>>>

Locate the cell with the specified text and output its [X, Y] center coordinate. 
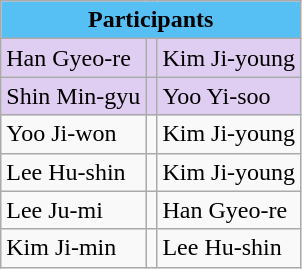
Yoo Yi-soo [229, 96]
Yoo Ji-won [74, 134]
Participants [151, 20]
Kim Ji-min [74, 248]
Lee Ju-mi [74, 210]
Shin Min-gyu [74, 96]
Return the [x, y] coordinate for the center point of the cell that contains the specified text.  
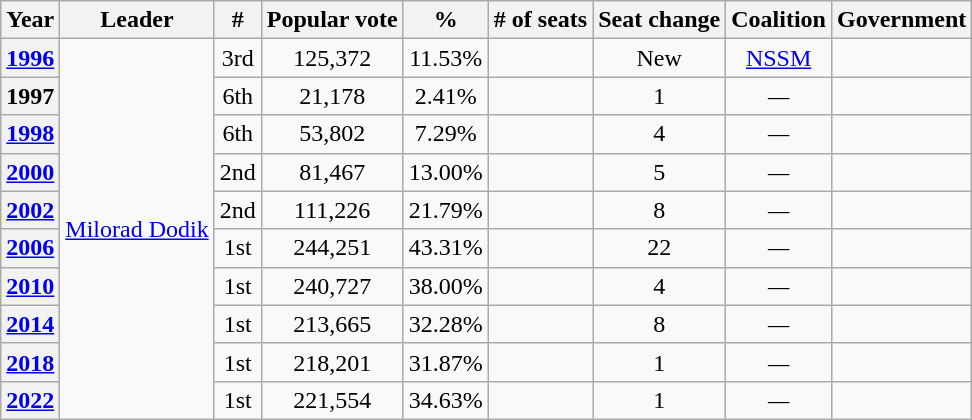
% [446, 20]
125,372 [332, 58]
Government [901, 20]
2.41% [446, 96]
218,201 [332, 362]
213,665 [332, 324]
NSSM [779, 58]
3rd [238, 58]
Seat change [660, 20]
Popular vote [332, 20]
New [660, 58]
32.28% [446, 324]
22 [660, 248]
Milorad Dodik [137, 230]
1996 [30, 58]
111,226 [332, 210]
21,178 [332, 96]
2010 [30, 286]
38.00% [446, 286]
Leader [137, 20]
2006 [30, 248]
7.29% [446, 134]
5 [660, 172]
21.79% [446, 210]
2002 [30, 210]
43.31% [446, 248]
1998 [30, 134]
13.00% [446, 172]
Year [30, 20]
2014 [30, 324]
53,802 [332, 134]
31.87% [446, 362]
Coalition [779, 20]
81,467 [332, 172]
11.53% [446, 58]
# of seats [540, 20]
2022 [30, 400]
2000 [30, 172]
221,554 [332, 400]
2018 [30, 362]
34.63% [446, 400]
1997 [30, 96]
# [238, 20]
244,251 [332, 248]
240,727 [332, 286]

<<<
>>>

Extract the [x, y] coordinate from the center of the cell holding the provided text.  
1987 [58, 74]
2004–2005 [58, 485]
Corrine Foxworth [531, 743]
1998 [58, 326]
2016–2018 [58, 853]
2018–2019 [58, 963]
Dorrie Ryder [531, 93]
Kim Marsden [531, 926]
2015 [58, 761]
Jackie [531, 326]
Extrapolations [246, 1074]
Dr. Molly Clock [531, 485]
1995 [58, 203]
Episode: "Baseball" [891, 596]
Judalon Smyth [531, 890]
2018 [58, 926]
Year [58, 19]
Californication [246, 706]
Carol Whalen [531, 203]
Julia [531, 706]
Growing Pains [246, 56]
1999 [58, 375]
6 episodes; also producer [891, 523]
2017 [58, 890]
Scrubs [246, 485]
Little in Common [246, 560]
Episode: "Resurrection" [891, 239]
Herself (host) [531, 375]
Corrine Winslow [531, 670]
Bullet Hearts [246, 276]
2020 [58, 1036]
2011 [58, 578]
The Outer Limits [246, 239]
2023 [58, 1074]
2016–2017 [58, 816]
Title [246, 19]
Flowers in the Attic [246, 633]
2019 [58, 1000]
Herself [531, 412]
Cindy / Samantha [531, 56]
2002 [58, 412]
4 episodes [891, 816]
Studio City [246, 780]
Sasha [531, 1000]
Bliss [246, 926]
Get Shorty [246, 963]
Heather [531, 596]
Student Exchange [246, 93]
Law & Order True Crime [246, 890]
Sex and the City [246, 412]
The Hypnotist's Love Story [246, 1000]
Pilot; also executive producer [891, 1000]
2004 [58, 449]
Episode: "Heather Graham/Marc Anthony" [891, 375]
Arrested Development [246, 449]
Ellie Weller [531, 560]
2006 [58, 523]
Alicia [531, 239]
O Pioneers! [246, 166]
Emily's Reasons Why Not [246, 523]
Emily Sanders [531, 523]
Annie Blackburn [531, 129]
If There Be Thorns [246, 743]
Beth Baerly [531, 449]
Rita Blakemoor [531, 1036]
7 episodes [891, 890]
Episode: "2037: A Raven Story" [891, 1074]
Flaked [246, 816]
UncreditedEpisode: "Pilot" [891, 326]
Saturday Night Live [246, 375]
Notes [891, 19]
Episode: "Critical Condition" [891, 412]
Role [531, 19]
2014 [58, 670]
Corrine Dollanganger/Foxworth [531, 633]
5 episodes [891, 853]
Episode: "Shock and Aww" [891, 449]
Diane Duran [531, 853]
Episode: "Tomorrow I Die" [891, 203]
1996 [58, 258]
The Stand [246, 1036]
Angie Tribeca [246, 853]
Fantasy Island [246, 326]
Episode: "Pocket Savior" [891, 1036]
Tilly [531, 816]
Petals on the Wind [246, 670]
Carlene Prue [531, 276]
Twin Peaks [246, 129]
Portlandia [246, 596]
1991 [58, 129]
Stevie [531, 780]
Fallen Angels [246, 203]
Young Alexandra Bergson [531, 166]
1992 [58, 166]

<<<

Duplicate the items from the line with "Extract the [x, y]" up to and including the line with "1992 [58, 166]".

-- SOLUTION FOR THIS EXERCISE --
Extract the [x, y] coordinate from the center of the cell holding the provided text.  
1987 [58, 74]
2004–2005 [58, 485]
Corrine Foxworth [531, 743]
1998 [58, 326]
2016–2018 [58, 853]
2018–2019 [58, 963]
Dorrie Ryder [531, 93]
Kim Marsden [531, 926]
2015 [58, 761]
Jackie [531, 326]
Extrapolations [246, 1074]
Dr. Molly Clock [531, 485]
1995 [58, 203]
Episode: "Baseball" [891, 596]
Judalon Smyth [531, 890]
2018 [58, 926]
Year [58, 19]
Californication [246, 706]
Carol Whalen [531, 203]
Julia [531, 706]
Growing Pains [246, 56]
1999 [58, 375]
6 episodes; also producer [891, 523]
2017 [58, 890]
Scrubs [246, 485]
Little in Common [246, 560]
Episode: "Resurrection" [891, 239]
Herself (host) [531, 375]
Corrine Winslow [531, 670]
Bullet Hearts [246, 276]
2020 [58, 1036]
2011 [58, 578]
The Outer Limits [246, 239]
2023 [58, 1074]
2016–2017 [58, 816]
Title [246, 19]
Flowers in the Attic [246, 633]
2019 [58, 1000]
Herself [531, 412]
Cindy / Samantha [531, 56]
2002 [58, 412]
4 episodes [891, 816]
Studio City [246, 780]
Sasha [531, 1000]
Bliss [246, 926]
Get Shorty [246, 963]
Heather [531, 596]
Student Exchange [246, 93]
Law & Order True Crime [246, 890]
Sex and the City [246, 412]
The Hypnotist's Love Story [246, 1000]
Pilot; also executive producer [891, 1000]
2004 [58, 449]
Episode: "Heather Graham/Marc Anthony" [891, 375]
Arrested Development [246, 449]
Ellie Weller [531, 560]
2006 [58, 523]
Alicia [531, 239]
O Pioneers! [246, 166]
Emily's Reasons Why Not [246, 523]
Emily Sanders [531, 523]
Annie Blackburn [531, 129]
If There Be Thorns [246, 743]
Beth Baerly [531, 449]
Rita Blakemoor [531, 1036]
7 episodes [891, 890]
Episode: "2037: A Raven Story" [891, 1074]
Flaked [246, 816]
UncreditedEpisode: "Pilot" [891, 326]
Saturday Night Live [246, 375]
Notes [891, 19]
Episode: "Critical Condition" [891, 412]
Role [531, 19]
2014 [58, 670]
Corrine Dollanganger/Foxworth [531, 633]
5 episodes [891, 853]
Episode: "Shock and Aww" [891, 449]
Diane Duran [531, 853]
Episode: "Tomorrow I Die" [891, 203]
1996 [58, 258]
The Stand [246, 1036]
Angie Tribeca [246, 853]
Fantasy Island [246, 326]
Episode: "Pocket Savior" [891, 1036]
Tilly [531, 816]
Petals on the Wind [246, 670]
Carlene Prue [531, 276]
Twin Peaks [246, 129]
Portlandia [246, 596]
1991 [58, 129]
Stevie [531, 780]
Fallen Angels [246, 203]
Young Alexandra Bergson [531, 166]
1992 [58, 166]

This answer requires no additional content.